_TASK DIRECTIONS:_ Copy the full listing exactly.

____________________

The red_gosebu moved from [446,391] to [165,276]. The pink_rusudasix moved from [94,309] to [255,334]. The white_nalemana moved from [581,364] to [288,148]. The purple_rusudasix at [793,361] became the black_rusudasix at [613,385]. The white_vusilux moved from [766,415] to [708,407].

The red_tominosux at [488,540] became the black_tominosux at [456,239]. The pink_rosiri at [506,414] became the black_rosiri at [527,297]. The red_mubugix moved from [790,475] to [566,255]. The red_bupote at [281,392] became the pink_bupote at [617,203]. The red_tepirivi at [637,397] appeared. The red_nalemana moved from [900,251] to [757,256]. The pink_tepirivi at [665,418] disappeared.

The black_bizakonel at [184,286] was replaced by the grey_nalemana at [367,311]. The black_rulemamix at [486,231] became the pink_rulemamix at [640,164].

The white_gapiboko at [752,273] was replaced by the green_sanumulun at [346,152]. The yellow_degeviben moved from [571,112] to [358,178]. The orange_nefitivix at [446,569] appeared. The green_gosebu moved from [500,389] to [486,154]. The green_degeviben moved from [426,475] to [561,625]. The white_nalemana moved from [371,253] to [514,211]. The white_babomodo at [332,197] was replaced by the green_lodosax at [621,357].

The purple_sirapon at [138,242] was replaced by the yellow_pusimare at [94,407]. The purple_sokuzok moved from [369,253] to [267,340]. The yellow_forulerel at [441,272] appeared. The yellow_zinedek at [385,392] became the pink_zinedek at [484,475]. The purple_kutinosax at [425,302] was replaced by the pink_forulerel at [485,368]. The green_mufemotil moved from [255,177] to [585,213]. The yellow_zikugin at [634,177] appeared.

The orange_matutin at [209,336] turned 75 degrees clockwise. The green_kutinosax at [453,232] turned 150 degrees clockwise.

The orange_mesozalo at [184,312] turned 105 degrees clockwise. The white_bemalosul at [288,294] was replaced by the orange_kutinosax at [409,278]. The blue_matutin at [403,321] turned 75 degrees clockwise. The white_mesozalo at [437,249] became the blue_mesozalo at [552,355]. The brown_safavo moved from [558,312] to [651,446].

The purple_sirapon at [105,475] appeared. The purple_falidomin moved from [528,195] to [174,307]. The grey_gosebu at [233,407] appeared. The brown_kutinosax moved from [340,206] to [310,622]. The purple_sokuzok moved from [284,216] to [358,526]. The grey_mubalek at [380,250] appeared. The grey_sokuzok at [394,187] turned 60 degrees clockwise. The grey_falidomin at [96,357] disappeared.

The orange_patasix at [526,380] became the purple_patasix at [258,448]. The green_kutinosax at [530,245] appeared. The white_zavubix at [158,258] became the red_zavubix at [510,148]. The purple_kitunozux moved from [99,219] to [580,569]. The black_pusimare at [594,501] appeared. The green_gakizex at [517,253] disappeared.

____________________

_RESPONSE FOR THIS EXERCISE:_
The red_gosebu moved from [446,391] to [165,276]. The pink_rusudasix moved from [94,309] to [255,334]. The white_nalemana moved from [581,364] to [288,148]. The purple_rusudasix at [793,361] became the black_rusudasix at [613,385]. The white_vusilux moved from [766,415] to [708,407].

The red_tominosux at [488,540] became the black_tominosux at [456,239]. The pink_rosiri at [506,414] became the black_rosiri at [527,297]. The red_mubugix moved from [790,475] to [566,255]. The red_bupote at [281,392] became the pink_bupote at [617,203]. The red_tepirivi at [637,397] appeared. The red_nalemana moved from [900,251] to [757,256]. The pink_tepirivi at [665,418] disappeared.

The black_bizakonel at [184,286] was replaced by the grey_nalemana at [367,311]. The black_rulemamix at [486,231] became the pink_rulemamix at [640,164].

The white_gapiboko at [752,273] was replaced by the green_sanumulun at [346,152]. The yellow_degeviben moved from [571,112] to [358,178]. The orange_nefitivix at [446,569] appeared. The green_gosebu moved from [500,389] to [486,154]. The green_degeviben moved from [426,475] to [561,625]. The white_nalemana moved from [371,253] to [514,211]. The white_babomodo at [332,197] was replaced by the green_lodosax at [621,357].

The purple_sirapon at [138,242] was replaced by the yellow_pusimare at [94,407]. The purple_sokuzok moved from [369,253] to [267,340]. The yellow_forulerel at [441,272] appeared. The yellow_zinedek at [385,392] became the pink_zinedek at [484,475]. The purple_kutinosax at [425,302] was replaced by the pink_forulerel at [485,368]. The green_mufemotil moved from [255,177] to [585,213]. The yellow_zikugin at [634,177] appeared.

The orange_matutin at [209,336] turned 75 degrees clockwise. The green_kutinosax at [453,232] turned 150 degrees clockwise.

The orange_mesozalo at [184,312] turned 105 degrees clockwise. The white_bemalosul at [288,294] was replaced by the orange_kutinosax at [409,278]. The blue_matutin at [403,321] turned 75 degrees clockwise. The white_mesozalo at [437,249] became the blue_mesozalo at [552,355]. The brown_safavo moved from [558,312] to [651,446].

The purple_sirapon at [105,475] appeared. The purple_falidomin moved from [528,195] to [174,307]. The grey_gosebu at [233,407] appeared. The brown_kutinosax moved from [340,206] to [310,622]. The purple_sokuzok moved from [284,216] to [358,526]. The grey_mubalek at [380,250] appeared. The grey_sokuzok at [394,187] turned 60 degrees clockwise. The grey_falidomin at [96,357] disappeared.

The orange_patasix at [526,380] became the purple_patasix at [258,448]. The green_kutinosax at [530,245] appeared. The white_zavubix at [158,258] became the red_zavubix at [510,148]. The purple_kitunozux moved from [99,219] to [580,569]. The black_pusimare at [594,501] appeared. The green_gakizex at [517,253] disappeared.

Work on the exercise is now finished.